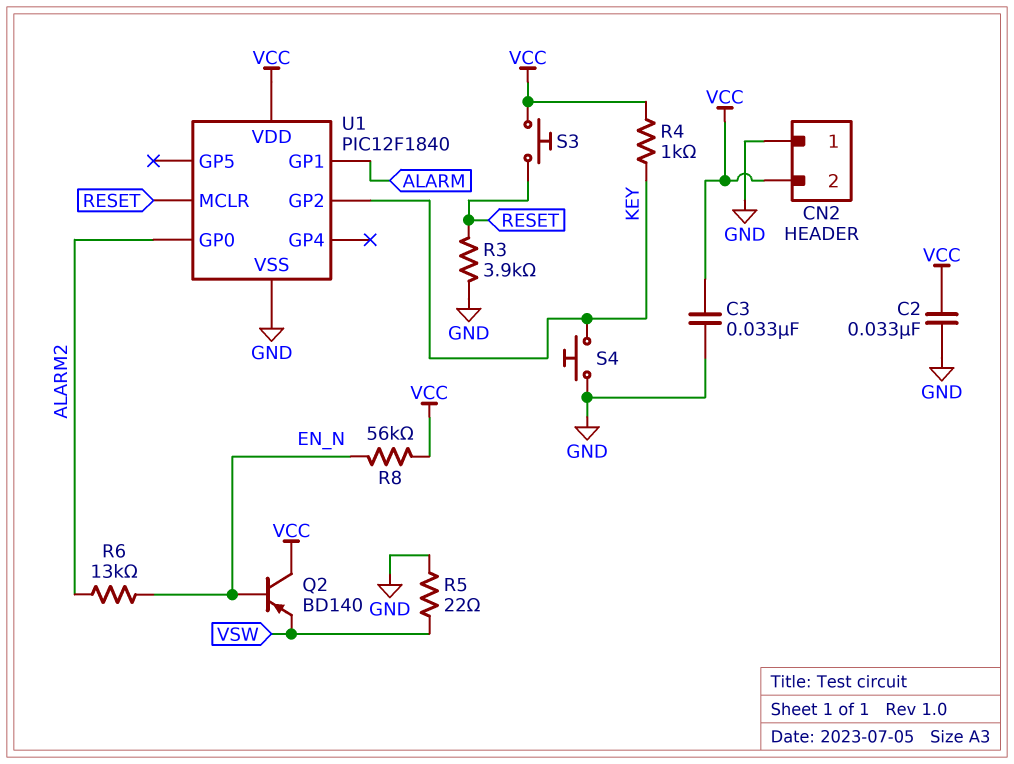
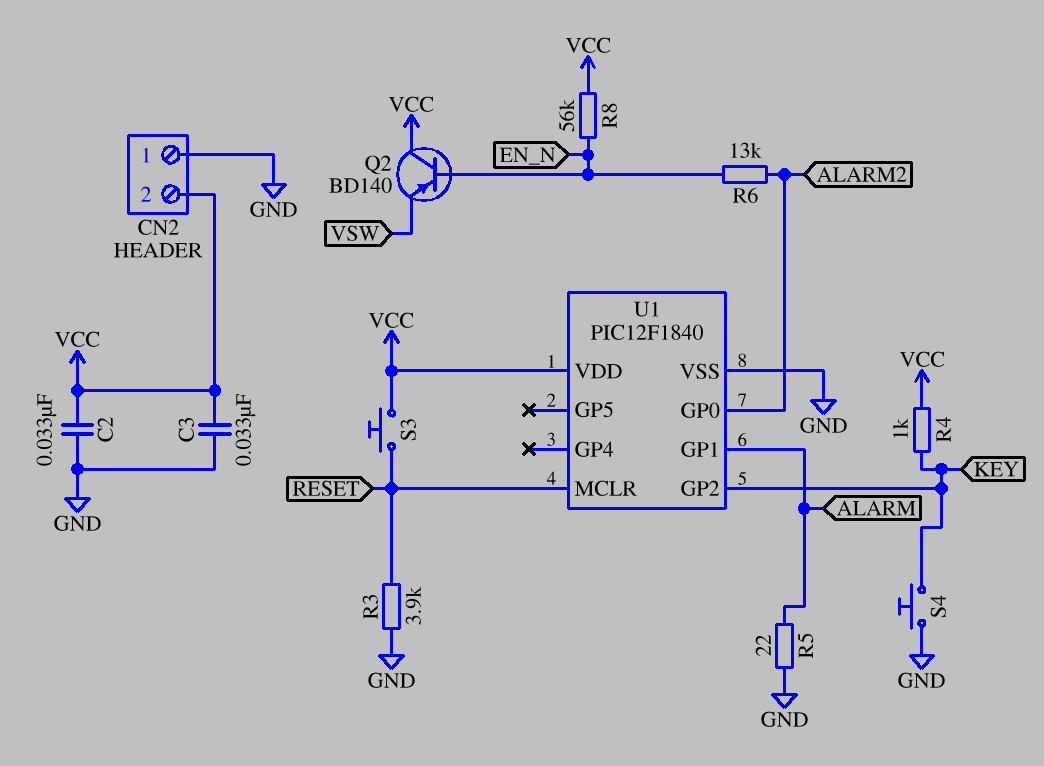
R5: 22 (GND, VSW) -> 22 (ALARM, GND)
--------------------------------
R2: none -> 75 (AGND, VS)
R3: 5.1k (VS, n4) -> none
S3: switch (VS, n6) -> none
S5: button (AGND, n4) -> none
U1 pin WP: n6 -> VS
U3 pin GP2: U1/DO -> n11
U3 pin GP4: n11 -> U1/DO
--------------------------------
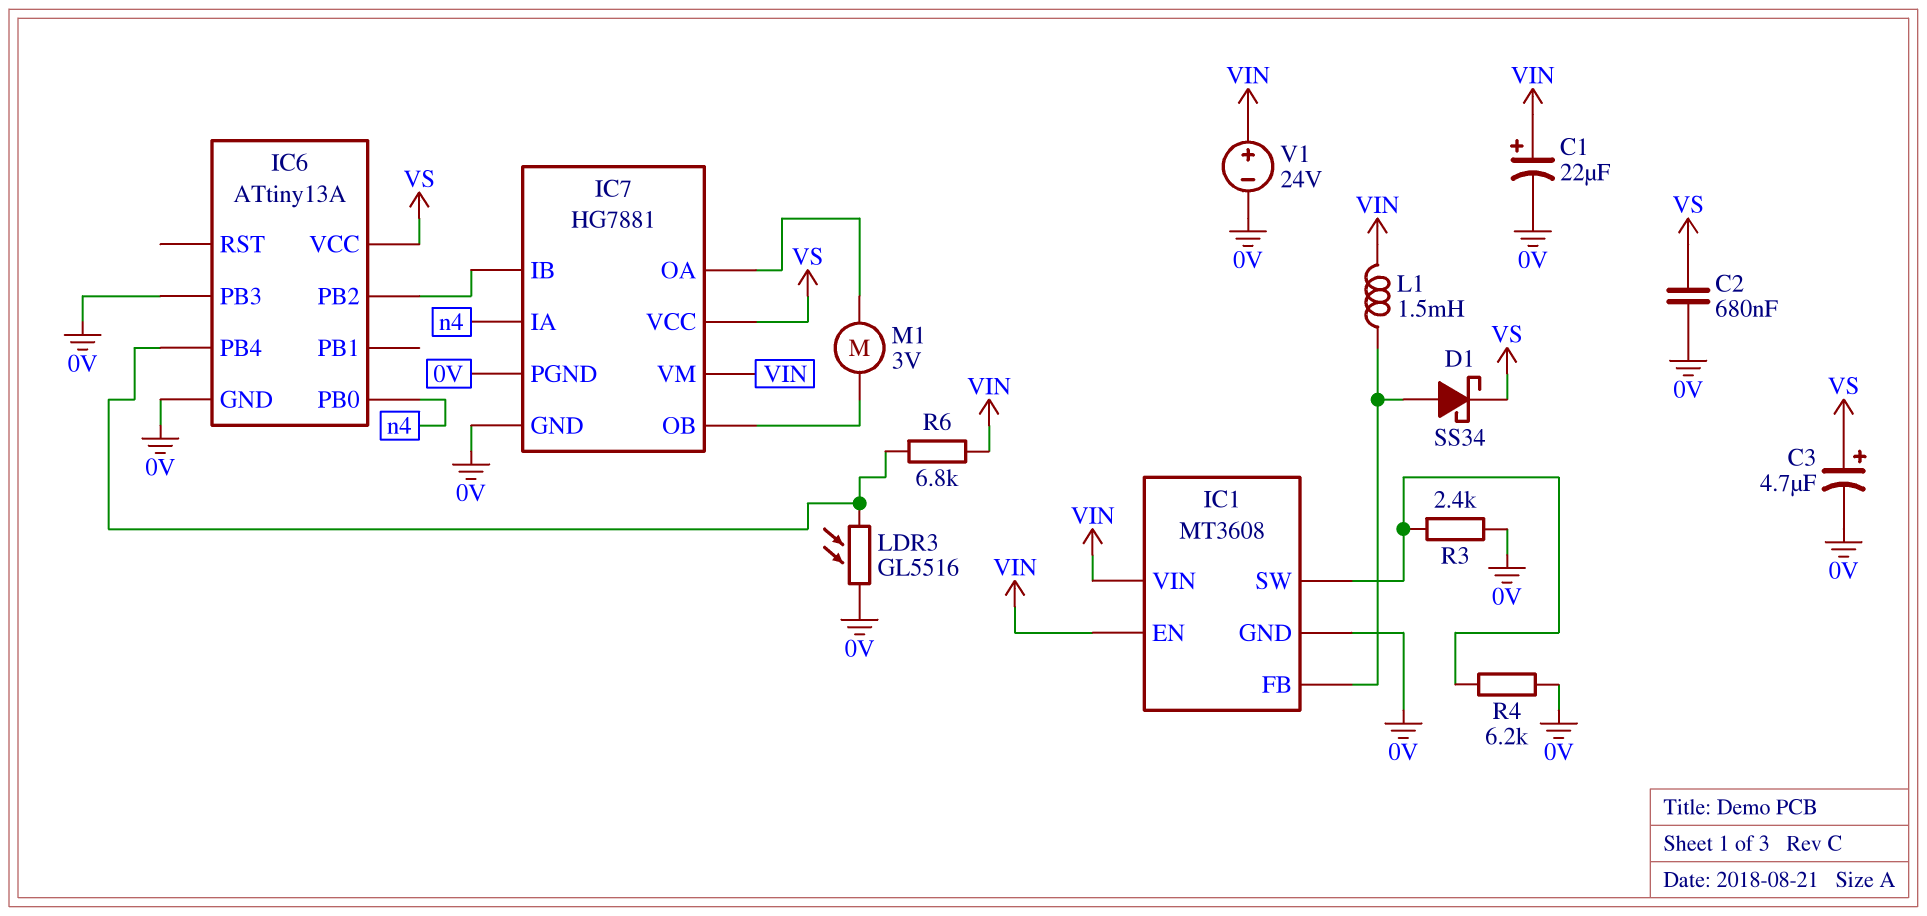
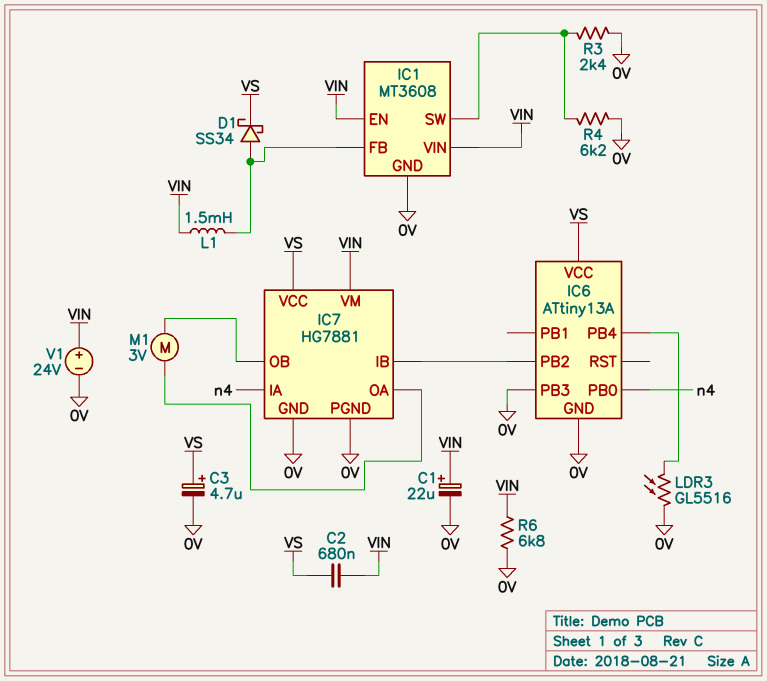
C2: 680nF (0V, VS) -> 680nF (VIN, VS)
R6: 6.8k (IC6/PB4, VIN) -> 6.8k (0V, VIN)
--------------------------------
[TASK TO CARRY OUT]:
Copy the lines of the data above exactly as written, beginning with the line containing "C2: 680nF (0V, VS) -> 680nF (VIN, VS)" and ending with the line containing "R6: 6.8k (IC6/PB4, VIN) -> 6.8k (0V, VIN)", and leave out all other lines.

[TASK OUTPUT]:
C2: 680nF (0V, VS) -> 680nF (VIN, VS)
R6: 6.8k (IC6/PB4, VIN) -> 6.8k (0V, VIN)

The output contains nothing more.